Exercise material ▸

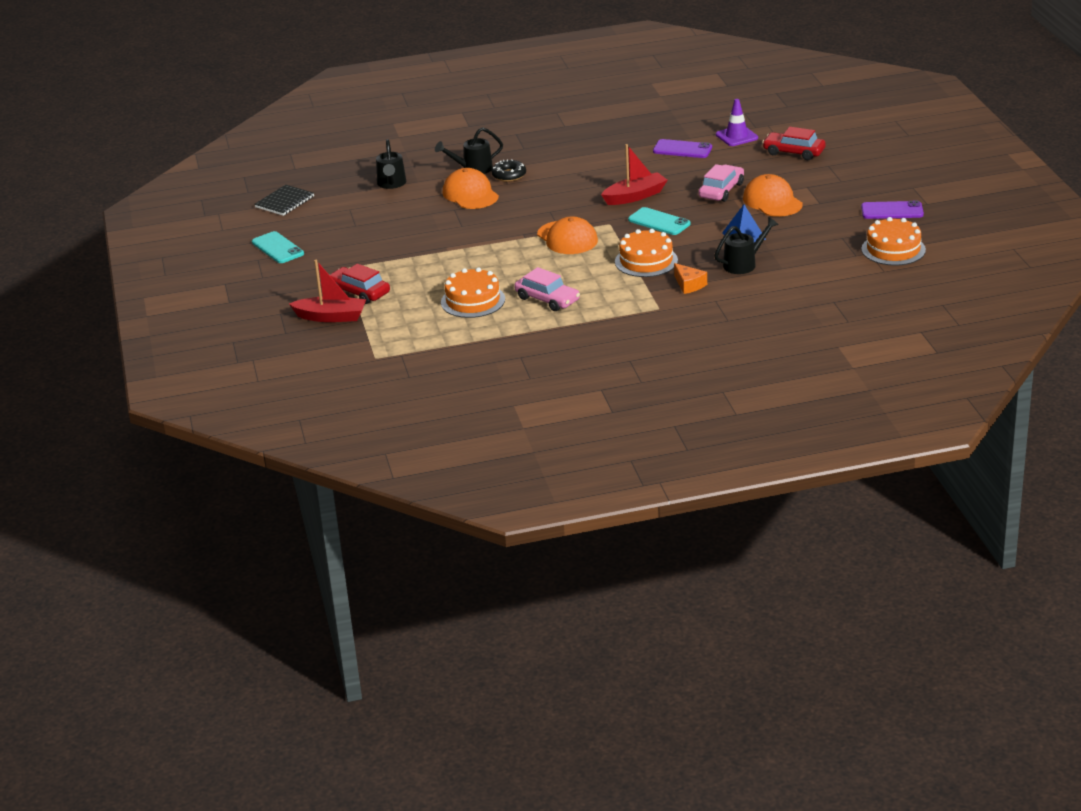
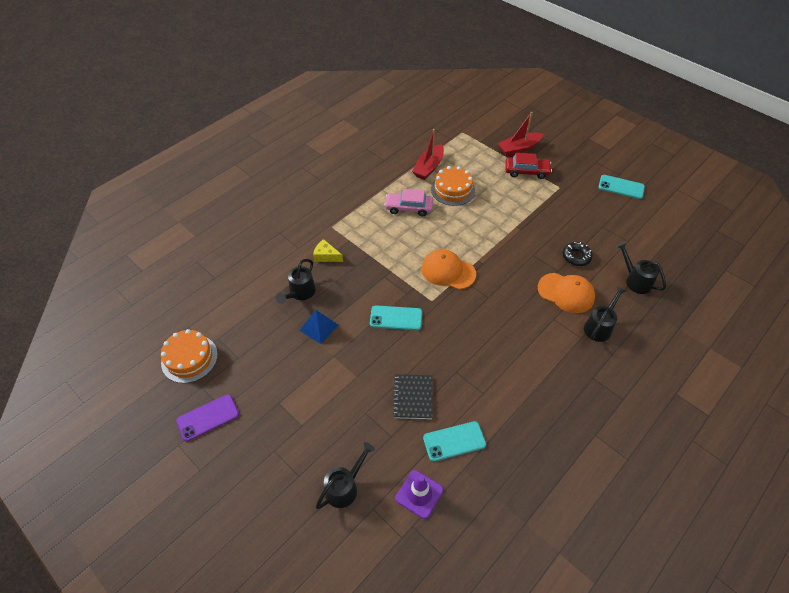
camera: 145 degrees right, 20 degrees up
(285, 202) = (678, 230): black notebook -> black notebook (413, 397)
(509, 175) = (563, 330): black donut -> black donut (576, 257)
(635, 196) = (440, 344): red boat -> red boat (428, 167)
(646, 261) = (373, 268): orange cake -> none
(682, 149) = (454, 441): purple phone -> turquoise phone
(689, 285) = (326, 256): orange cheese -> yellow cheese
(721, 190) = (374, 385): pink car -> none
(772, 201) = (321, 387): orange cap -> none
(794, 152) = (345, 487): red car -> black watering can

Exercise aim ▸ The lines above must be transcribed exactly, with every picture left out.

Task result ▸
camera: 145 degrees right, 20 degrees up
(285, 202) = (678, 230): black notebook -> black notebook (413, 397)
(509, 175) = (563, 330): black donut -> black donut (576, 257)
(635, 196) = (440, 344): red boat -> red boat (428, 167)
(646, 261) = (373, 268): orange cake -> none
(682, 149) = (454, 441): purple phone -> turquoise phone
(689, 285) = (326, 256): orange cheese -> yellow cheese
(721, 190) = (374, 385): pink car -> none
(772, 201) = (321, 387): orange cap -> none
(794, 152) = (345, 487): red car -> black watering can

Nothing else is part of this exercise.